(Input material)
═══

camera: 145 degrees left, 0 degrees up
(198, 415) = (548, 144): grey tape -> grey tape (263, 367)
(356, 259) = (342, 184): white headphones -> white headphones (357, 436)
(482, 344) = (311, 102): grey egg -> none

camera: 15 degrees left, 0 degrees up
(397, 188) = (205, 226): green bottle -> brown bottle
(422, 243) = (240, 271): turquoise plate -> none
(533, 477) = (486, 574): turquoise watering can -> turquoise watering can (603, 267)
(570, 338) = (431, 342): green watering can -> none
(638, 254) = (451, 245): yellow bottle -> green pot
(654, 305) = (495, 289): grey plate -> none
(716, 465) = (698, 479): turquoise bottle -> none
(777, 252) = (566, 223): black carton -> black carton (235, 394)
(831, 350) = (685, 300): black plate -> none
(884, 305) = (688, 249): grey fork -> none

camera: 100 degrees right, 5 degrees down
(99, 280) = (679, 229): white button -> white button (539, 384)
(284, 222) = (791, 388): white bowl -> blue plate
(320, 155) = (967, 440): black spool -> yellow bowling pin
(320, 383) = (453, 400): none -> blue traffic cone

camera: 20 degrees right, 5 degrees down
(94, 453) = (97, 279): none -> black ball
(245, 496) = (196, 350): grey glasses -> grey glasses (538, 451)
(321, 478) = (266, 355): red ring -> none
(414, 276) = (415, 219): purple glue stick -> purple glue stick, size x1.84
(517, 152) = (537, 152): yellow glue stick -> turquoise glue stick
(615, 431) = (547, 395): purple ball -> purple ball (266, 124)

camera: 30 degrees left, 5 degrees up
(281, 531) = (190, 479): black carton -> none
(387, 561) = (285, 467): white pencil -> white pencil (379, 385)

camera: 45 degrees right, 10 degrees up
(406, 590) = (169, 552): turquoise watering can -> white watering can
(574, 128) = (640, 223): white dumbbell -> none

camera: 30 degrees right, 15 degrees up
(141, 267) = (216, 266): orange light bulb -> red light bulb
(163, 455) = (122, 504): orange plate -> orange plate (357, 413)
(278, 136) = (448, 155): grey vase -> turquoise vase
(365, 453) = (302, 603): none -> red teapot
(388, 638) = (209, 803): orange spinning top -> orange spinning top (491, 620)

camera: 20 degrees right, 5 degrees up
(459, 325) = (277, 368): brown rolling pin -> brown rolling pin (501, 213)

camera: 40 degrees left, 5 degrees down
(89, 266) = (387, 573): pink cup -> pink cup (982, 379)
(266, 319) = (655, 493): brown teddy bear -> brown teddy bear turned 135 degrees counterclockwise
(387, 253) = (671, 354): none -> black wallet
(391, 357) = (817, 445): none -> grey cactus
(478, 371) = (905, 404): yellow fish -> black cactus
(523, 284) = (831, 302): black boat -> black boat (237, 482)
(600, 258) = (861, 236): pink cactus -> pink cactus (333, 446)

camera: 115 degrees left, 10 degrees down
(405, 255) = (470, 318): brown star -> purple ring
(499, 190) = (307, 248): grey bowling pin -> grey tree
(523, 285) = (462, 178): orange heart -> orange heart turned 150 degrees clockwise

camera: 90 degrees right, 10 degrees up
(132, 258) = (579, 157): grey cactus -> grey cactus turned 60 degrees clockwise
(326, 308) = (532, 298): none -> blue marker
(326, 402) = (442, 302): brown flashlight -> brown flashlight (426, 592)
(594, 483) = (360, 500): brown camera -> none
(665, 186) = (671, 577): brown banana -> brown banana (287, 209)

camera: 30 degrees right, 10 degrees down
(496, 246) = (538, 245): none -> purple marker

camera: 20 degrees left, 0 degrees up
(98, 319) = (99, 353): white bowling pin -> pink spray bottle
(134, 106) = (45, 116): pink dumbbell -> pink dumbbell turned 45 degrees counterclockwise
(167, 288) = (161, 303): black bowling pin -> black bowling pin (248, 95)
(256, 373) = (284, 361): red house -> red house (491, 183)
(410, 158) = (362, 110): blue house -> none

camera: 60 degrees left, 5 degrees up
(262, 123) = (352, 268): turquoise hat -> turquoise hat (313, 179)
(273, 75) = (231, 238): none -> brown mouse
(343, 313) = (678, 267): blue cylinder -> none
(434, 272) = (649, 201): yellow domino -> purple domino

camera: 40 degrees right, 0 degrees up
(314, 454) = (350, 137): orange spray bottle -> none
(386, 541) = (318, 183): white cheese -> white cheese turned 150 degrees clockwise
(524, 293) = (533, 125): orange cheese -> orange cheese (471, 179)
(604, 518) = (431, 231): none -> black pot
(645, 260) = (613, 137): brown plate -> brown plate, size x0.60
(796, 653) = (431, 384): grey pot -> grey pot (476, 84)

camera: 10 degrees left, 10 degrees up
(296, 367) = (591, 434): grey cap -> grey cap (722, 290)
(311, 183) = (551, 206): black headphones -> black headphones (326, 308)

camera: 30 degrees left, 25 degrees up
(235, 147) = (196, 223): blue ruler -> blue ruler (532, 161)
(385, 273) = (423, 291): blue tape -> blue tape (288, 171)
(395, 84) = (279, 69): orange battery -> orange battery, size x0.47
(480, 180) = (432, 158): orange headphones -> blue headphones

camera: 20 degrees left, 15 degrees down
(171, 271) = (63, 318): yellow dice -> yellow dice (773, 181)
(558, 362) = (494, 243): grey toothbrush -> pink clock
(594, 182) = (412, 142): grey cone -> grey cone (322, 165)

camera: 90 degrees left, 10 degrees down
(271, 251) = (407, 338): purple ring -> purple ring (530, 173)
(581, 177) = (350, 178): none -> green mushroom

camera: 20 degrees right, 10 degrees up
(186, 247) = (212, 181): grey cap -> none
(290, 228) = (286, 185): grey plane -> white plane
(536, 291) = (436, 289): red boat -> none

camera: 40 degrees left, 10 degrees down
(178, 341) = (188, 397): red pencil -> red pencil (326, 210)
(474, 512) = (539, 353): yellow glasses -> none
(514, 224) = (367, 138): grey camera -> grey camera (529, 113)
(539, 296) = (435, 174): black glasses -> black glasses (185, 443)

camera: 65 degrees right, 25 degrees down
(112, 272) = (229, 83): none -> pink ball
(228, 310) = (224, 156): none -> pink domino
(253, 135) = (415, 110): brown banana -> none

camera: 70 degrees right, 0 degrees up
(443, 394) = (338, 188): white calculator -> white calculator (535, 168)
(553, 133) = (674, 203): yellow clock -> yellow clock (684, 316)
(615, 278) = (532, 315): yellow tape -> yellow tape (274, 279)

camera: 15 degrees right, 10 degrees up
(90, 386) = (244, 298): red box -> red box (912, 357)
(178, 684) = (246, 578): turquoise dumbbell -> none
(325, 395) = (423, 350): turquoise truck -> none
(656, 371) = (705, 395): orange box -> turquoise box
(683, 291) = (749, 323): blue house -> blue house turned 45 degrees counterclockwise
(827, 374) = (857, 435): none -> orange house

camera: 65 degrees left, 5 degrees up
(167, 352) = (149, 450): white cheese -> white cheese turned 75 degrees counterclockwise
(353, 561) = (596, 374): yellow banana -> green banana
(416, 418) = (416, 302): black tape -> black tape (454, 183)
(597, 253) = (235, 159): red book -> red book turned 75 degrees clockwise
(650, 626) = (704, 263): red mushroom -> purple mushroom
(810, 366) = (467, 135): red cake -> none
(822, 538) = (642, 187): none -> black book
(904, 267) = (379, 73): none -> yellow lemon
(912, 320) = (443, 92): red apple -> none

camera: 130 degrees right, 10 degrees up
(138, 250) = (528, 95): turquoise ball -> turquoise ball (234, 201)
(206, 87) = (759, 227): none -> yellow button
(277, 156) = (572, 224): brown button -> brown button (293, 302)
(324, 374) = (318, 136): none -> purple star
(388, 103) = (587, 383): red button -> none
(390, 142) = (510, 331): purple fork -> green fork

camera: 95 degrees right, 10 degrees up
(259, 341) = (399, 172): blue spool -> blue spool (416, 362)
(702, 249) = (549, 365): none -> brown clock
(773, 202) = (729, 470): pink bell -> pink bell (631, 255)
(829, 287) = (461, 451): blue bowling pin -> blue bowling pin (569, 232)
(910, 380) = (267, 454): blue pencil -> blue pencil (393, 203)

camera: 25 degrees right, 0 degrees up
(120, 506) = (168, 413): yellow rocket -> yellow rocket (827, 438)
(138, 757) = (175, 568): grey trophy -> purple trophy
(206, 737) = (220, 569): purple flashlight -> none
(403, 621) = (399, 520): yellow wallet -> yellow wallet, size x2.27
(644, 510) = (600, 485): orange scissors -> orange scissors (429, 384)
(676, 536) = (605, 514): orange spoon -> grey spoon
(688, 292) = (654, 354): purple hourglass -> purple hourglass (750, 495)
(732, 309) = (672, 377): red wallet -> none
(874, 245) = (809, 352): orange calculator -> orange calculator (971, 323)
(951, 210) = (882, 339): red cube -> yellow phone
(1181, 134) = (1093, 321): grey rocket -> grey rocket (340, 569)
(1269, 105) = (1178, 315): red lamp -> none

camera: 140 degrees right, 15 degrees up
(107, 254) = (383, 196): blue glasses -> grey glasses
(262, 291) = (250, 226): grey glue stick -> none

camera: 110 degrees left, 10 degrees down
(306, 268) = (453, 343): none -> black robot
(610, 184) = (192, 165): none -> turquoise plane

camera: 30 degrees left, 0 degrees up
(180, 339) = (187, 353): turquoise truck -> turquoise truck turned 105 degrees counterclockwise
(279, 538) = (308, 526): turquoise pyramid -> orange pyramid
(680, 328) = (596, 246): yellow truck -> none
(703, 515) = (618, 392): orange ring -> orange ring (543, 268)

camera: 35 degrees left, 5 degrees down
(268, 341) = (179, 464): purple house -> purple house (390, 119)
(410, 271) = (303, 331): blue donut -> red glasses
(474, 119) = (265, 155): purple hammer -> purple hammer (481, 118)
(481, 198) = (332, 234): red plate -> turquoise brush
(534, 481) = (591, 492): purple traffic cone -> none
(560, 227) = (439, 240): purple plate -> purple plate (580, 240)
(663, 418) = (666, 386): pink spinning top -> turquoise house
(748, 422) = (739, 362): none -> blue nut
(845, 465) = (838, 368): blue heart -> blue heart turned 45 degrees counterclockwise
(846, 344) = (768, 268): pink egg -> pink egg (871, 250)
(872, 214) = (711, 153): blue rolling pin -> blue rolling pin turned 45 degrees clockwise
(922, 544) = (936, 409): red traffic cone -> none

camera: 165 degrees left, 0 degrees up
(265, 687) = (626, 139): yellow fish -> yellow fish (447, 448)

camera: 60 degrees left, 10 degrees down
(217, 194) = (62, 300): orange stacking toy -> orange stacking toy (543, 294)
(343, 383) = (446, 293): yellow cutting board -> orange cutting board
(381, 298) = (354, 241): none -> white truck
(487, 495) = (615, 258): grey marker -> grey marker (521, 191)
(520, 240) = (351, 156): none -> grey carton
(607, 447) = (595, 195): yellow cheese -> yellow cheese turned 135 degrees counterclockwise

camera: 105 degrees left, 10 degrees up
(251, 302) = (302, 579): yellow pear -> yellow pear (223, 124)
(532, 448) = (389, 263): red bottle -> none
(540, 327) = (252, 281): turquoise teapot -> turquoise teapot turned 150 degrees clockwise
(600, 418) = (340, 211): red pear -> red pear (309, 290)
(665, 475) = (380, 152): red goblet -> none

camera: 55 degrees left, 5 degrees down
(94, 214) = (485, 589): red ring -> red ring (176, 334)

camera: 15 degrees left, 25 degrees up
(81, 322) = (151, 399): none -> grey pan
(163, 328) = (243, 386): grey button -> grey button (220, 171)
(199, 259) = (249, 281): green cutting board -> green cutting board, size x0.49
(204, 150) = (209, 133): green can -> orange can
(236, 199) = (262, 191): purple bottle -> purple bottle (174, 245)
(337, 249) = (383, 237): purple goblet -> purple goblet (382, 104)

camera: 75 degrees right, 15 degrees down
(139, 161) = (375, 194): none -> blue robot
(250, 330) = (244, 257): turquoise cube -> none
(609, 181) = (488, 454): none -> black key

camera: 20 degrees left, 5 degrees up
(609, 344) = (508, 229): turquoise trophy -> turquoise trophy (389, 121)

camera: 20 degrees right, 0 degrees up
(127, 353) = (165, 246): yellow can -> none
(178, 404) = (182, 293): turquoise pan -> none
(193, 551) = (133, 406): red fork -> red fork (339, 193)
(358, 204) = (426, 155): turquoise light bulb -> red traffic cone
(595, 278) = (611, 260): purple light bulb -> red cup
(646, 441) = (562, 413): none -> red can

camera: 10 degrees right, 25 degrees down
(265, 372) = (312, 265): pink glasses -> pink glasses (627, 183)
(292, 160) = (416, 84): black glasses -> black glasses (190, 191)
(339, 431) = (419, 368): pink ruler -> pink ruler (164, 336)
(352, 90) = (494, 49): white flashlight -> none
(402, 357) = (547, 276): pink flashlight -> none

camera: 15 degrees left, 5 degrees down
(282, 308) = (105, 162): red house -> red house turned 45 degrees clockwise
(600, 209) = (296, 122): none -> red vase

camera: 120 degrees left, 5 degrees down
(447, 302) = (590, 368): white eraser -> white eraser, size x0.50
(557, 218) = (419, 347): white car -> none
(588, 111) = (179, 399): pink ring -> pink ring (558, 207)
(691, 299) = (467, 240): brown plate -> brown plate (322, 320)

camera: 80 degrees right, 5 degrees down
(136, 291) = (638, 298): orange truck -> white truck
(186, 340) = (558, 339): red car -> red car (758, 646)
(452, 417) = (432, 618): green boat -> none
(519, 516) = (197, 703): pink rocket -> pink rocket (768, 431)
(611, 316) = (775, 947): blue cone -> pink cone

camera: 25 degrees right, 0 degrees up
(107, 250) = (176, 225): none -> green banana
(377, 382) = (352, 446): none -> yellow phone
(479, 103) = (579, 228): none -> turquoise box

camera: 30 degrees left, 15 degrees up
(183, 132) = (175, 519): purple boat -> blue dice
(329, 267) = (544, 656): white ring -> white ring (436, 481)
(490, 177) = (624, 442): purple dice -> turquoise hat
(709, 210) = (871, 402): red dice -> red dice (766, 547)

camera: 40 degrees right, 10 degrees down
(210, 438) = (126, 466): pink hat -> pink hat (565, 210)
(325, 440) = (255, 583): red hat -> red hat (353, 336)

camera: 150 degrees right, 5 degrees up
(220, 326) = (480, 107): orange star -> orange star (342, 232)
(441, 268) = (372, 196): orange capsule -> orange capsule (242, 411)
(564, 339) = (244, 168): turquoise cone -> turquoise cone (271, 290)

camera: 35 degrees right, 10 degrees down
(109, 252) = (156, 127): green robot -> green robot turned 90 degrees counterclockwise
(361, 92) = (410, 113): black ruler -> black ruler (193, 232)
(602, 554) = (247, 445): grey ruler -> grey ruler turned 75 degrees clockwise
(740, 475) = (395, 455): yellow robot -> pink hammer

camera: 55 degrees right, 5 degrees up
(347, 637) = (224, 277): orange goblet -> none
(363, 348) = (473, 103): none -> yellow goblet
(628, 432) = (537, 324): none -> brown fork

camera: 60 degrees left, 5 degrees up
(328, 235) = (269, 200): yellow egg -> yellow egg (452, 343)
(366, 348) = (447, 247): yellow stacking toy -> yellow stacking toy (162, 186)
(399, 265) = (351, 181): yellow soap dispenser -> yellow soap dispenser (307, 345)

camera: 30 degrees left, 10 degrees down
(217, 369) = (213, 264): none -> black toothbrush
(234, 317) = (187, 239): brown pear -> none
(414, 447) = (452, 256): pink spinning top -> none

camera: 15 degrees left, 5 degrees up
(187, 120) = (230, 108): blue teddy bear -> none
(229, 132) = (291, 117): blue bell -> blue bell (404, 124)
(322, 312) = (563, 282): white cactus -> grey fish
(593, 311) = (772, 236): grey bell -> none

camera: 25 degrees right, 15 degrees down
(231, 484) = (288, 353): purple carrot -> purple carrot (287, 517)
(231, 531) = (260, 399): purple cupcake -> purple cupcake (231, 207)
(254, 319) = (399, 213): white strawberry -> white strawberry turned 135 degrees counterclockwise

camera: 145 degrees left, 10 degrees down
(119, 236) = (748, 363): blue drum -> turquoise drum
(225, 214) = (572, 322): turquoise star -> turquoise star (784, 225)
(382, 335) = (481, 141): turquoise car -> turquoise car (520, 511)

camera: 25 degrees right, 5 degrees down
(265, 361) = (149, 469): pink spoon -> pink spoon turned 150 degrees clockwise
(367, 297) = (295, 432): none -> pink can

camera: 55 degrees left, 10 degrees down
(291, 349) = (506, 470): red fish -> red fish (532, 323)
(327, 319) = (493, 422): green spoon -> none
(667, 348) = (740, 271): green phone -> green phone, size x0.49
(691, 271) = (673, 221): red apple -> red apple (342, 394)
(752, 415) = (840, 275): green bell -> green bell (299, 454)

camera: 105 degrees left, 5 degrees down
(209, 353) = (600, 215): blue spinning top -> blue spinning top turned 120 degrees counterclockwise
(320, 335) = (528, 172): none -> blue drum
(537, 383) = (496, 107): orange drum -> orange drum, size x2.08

═══

(Directions for this task) All that belongs in the answer is the run of lines above from the line containing "(564, 339) = (244, 168): turquoise" through the line containing "camera: 55 degrees right, 5 degrees up", exactly as written.

(Exercise answer)
(564, 339) = (244, 168): turquoise cone -> turquoise cone (271, 290)

camera: 35 degrees right, 10 degrees down
(109, 252) = (156, 127): green robot -> green robot turned 90 degrees counterclockwise
(361, 92) = (410, 113): black ruler -> black ruler (193, 232)
(602, 554) = (247, 445): grey ruler -> grey ruler turned 75 degrees clockwise
(740, 475) = (395, 455): yellow robot -> pink hammer

camera: 55 degrees right, 5 degrees up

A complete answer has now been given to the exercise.